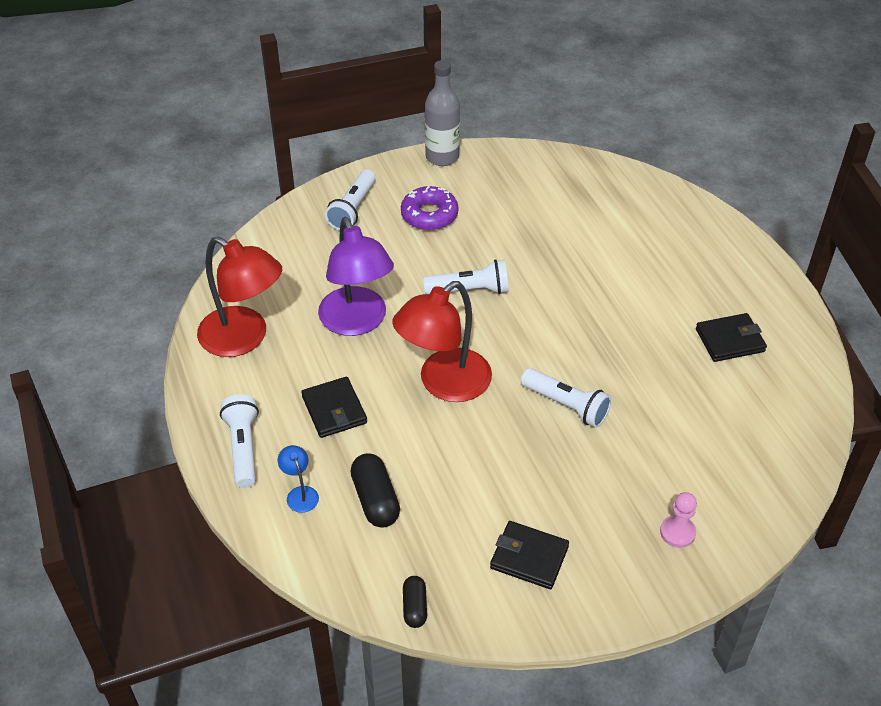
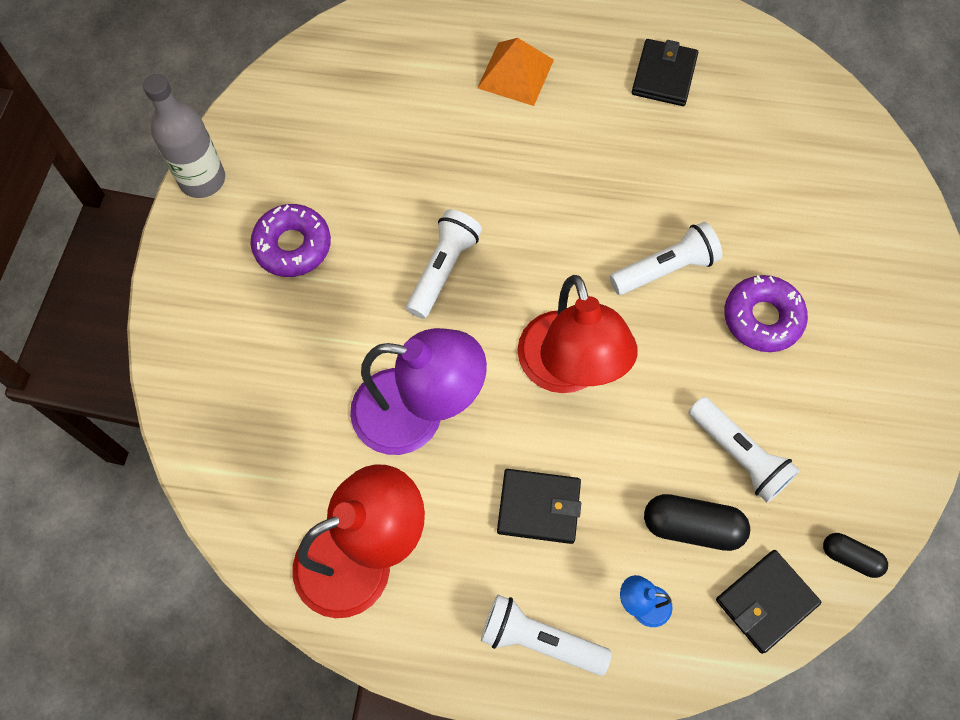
camera: 60 degrees left, 20 degrees up
(353, 209) = (221, 323): white flashlight -> white flashlight (738, 455)
(529, 557) = (839, 413): black wallet -> black wallet (766, 602)
(572, 478) = (762, 318): none -> purple donut
(653, 261) = (515, 73): none -> orange pyramid
(677, 532) = (872, 264): pink pawn -> none

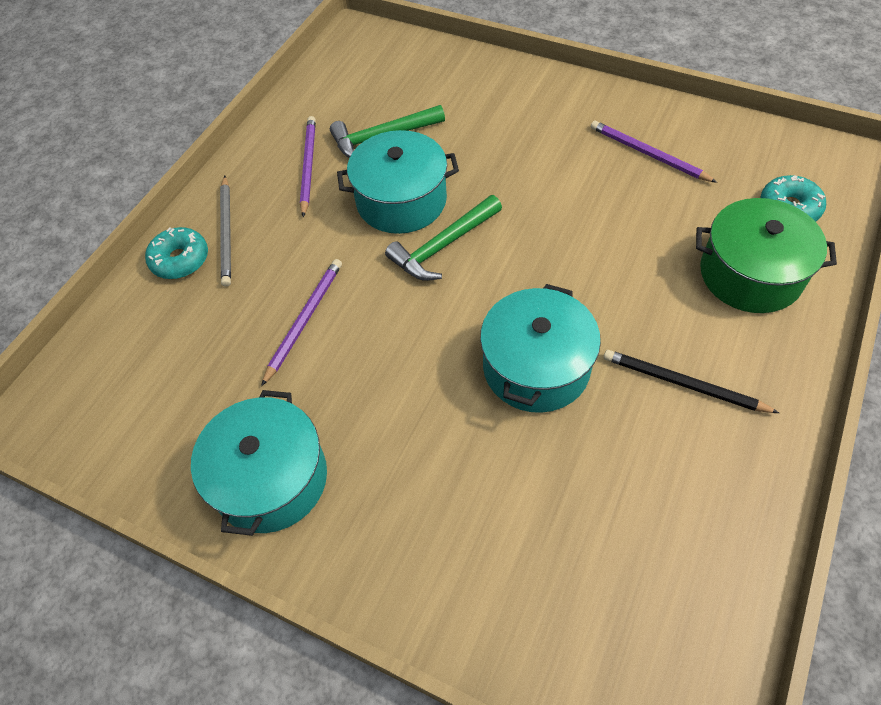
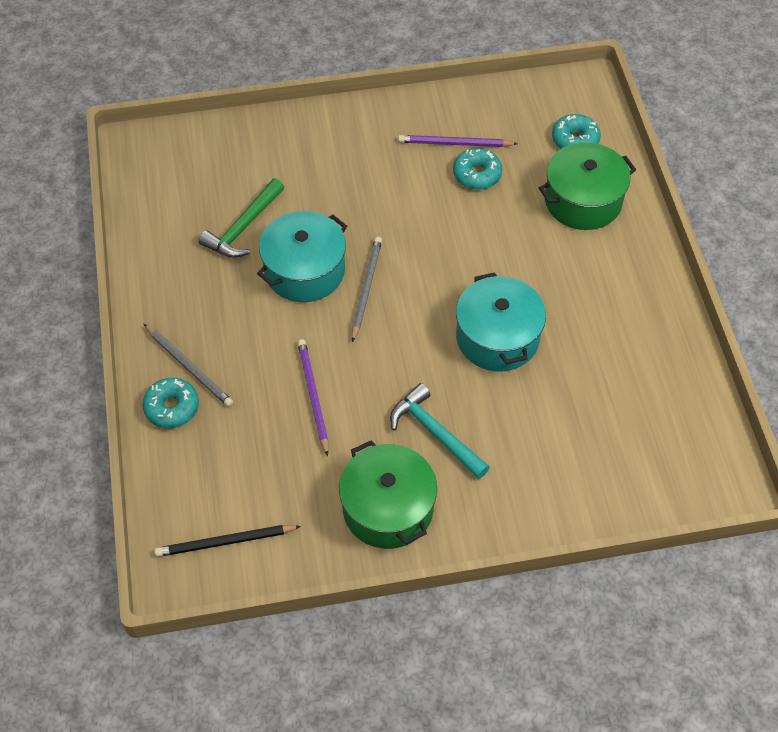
camera: 40 degrees left, 0 degrees up
(270, 479) = (388, 508): turquoise pot -> green pot
(308, 166) = (204, 281): purple pencil -> none
(386, 430) = (435, 433): none -> turquoise hammer
(443, 246) = (366, 288): green hammer -> grey pencil
(648, 193) = (477, 174): none -> turquoise donut
(683, 384) = (593, 297): black pencil -> black pencil (225, 542)

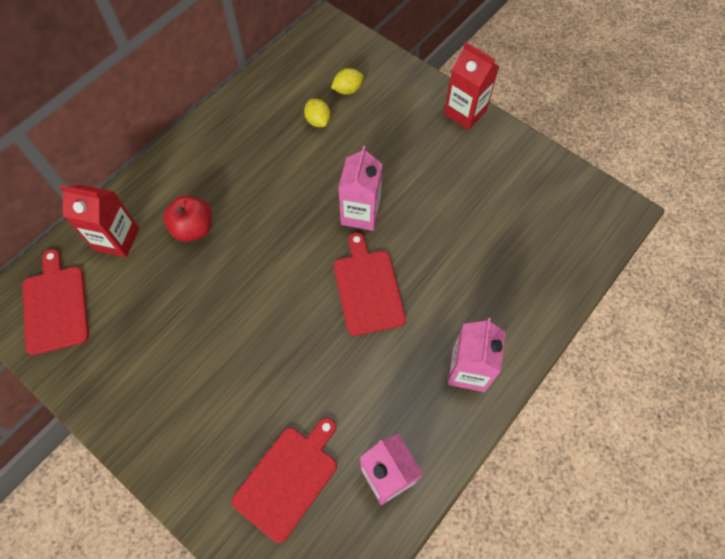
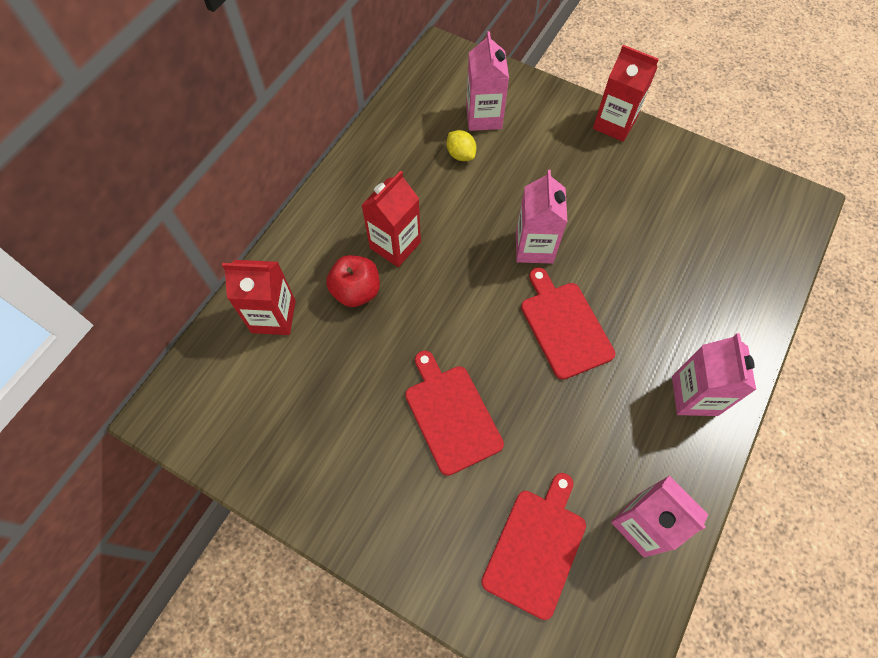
camera: 10 degrees left, 0 degrees up
(55, 306) = (223, 402): red cutting board -> red cutting board (451, 415)
(238, 193) = (395, 245): none -> red carton
(347, 90) = (483, 117): yellow lemon -> pink carton

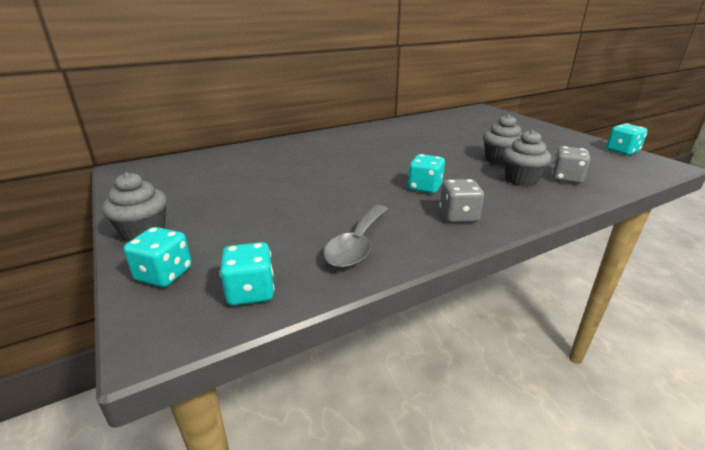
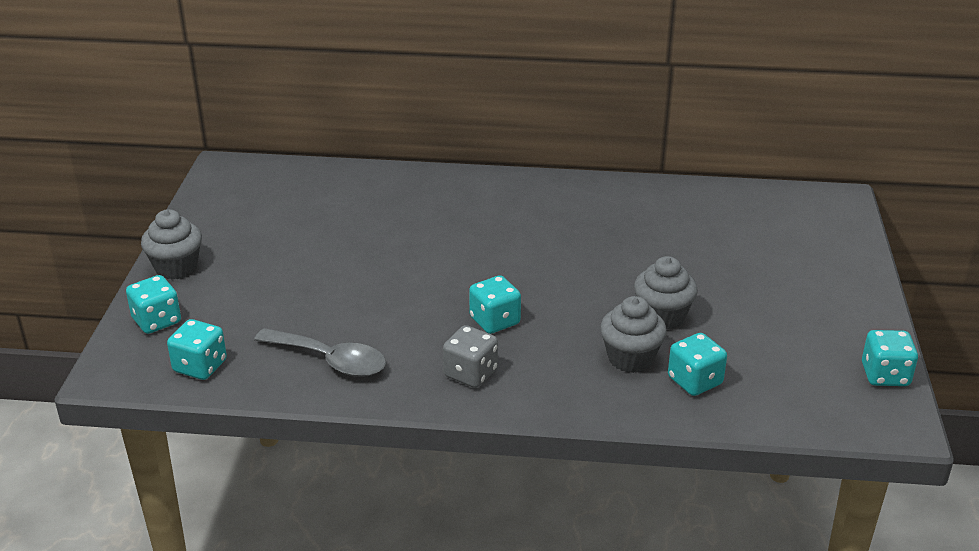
camera: 35 degrees right, 5 degrees up
(357, 244) = (330, 360): grey spoon -> grey spoon turned 120 degrees counterclockwise
(566, 178) = (695, 381): grey dice -> turquoise dice

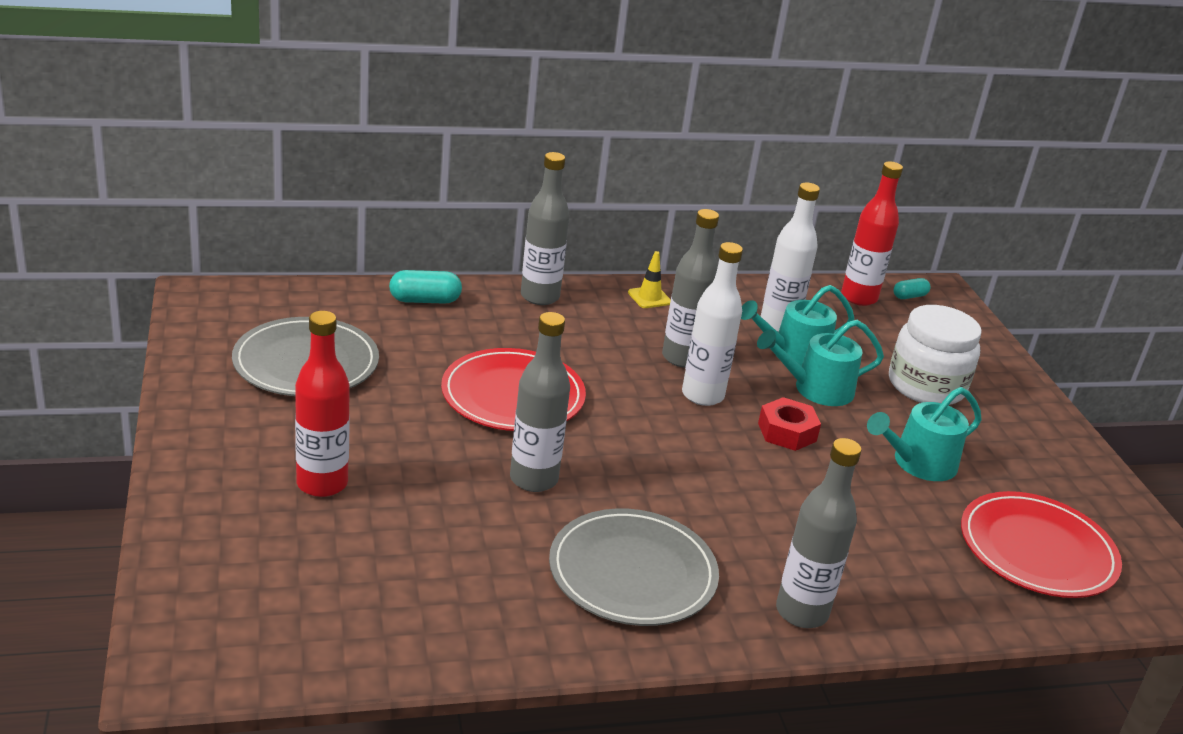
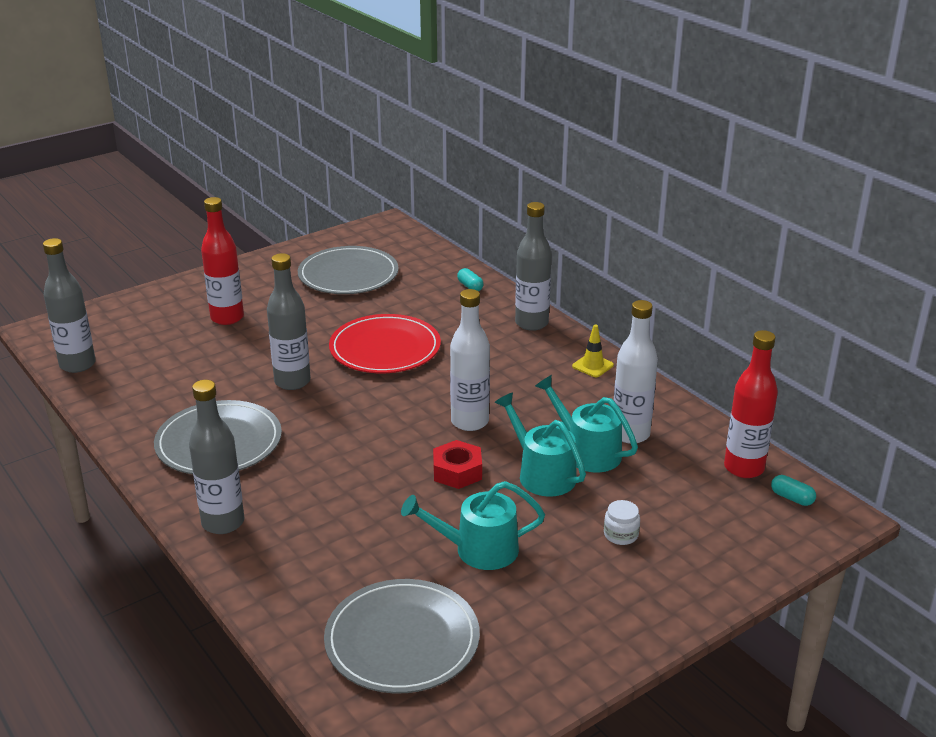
camera: 70 degrees right, 0 degrees up
(425, 300) = (470, 287): turquoise capsule -> turquoise capsule, size x0.63
(682, 358) = (515, 401): grey bottle -> grey bottle (77, 364)
(918, 463) = (478, 549): turquoise watering can -> turquoise watering can turned 45 degrees counterclockwise
(926, 386) = (621, 535): white jar -> white jar, size x0.42
(1037, 550) = (402, 640): red plate -> grey plate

···

◆ **Action item**
Starting with the line that holds "(308, 166) = (204, 281): purple", repeat exactly every line through the end of the material above, both ends included, without the pictures.

◆ **Response**
(308, 166) = (204, 281): purple pencil -> none
(386, 430) = (435, 433): none -> turquoise hammer
(443, 246) = (366, 288): green hammer -> grey pencil
(648, 193) = (477, 174): none -> turquoise donut
(683, 384) = (593, 297): black pencil -> black pencil (225, 542)

camera: 10 degrees left, 0 degrees up
(55, 306) = (223, 402): red cutting board -> red cutting board (451, 415)
(238, 193) = (395, 245): none -> red carton
(347, 90) = (483, 117): yellow lemon -> pink carton

camera: 35 degrees right, 5 degrees up
(357, 244) = (330, 360): grey spoon -> grey spoon turned 120 degrees counterclockwise
(566, 178) = (695, 381): grey dice -> turquoise dice

camera: 70 degrees right, 0 degrees up
(425, 300) = (470, 287): turquoise capsule -> turquoise capsule, size x0.63
(682, 358) = (515, 401): grey bottle -> grey bottle (77, 364)
(918, 463) = (478, 549): turquoise watering can -> turquoise watering can turned 45 degrees counterclockwise
(926, 386) = (621, 535): white jar -> white jar, size x0.42
(1037, 550) = (402, 640): red plate -> grey plate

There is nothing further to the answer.